* _Dataset content_:
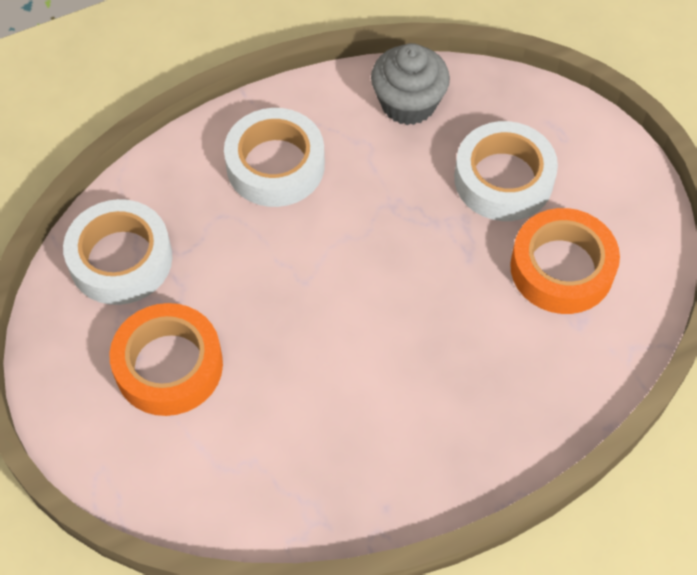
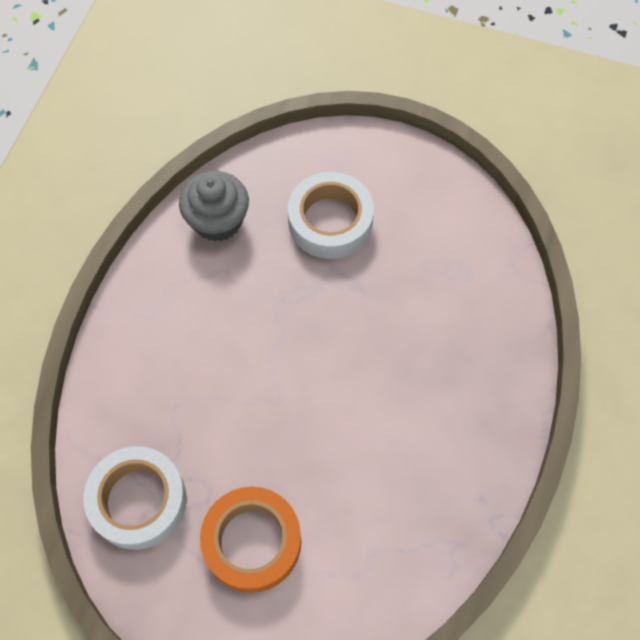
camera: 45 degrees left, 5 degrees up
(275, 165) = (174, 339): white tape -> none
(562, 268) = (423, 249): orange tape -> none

--

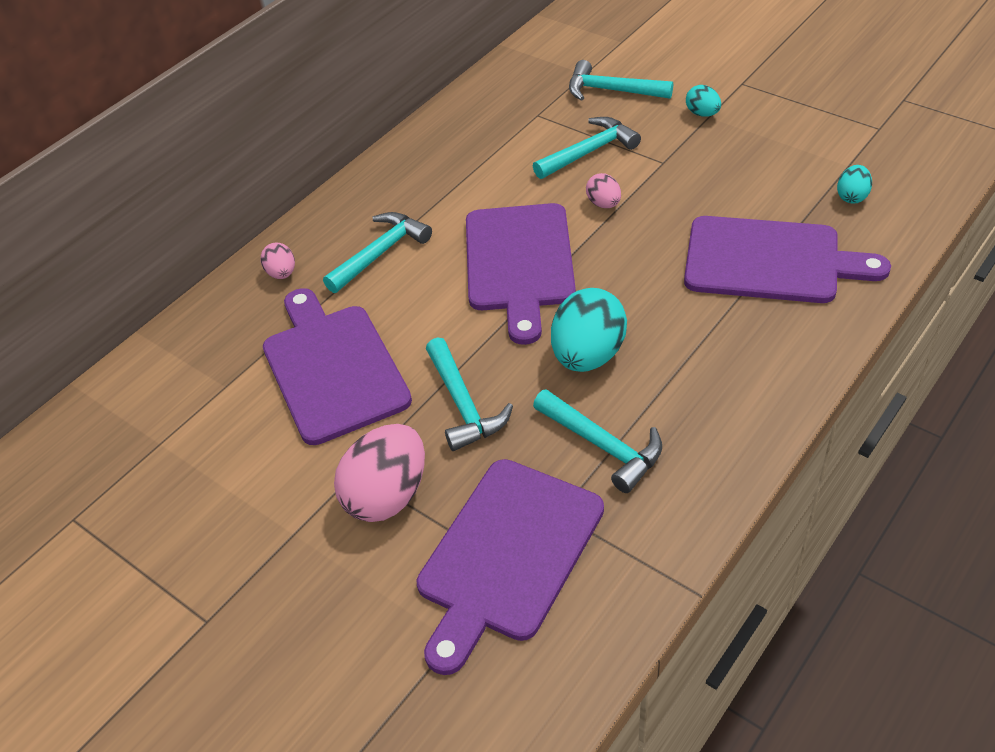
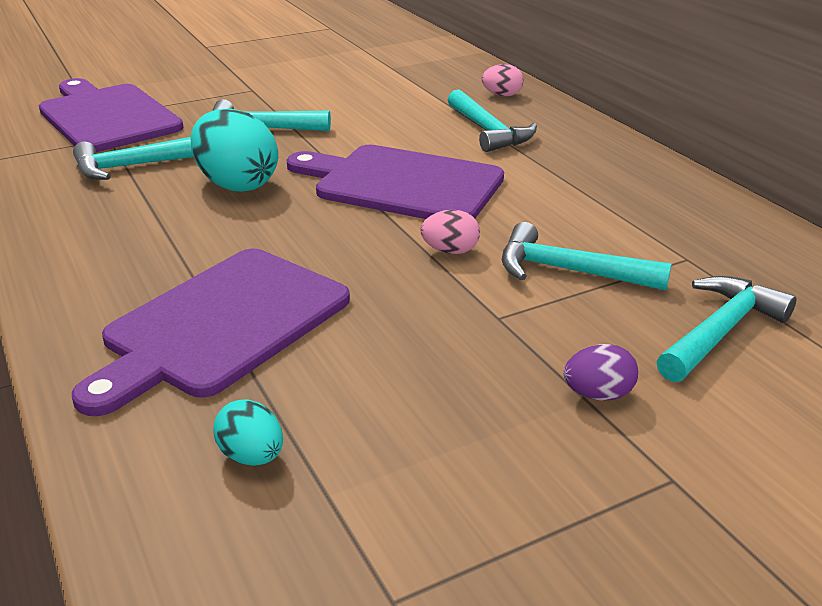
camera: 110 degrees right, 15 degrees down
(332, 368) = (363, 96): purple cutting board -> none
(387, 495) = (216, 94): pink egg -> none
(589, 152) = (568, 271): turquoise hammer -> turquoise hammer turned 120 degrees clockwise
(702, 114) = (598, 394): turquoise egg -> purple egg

* _Problem_: Transcribe, exactly and without additions, the lines of the records above, beginning with the line that contains "(387, 495) = (216, 94): pink egg -> none" and ending with the line that contains "(702, 114) = (598, 394): turquoise", both included.

* _Your solution_:
(387, 495) = (216, 94): pink egg -> none
(589, 152) = (568, 271): turquoise hammer -> turquoise hammer turned 120 degrees clockwise
(702, 114) = (598, 394): turquoise egg -> purple egg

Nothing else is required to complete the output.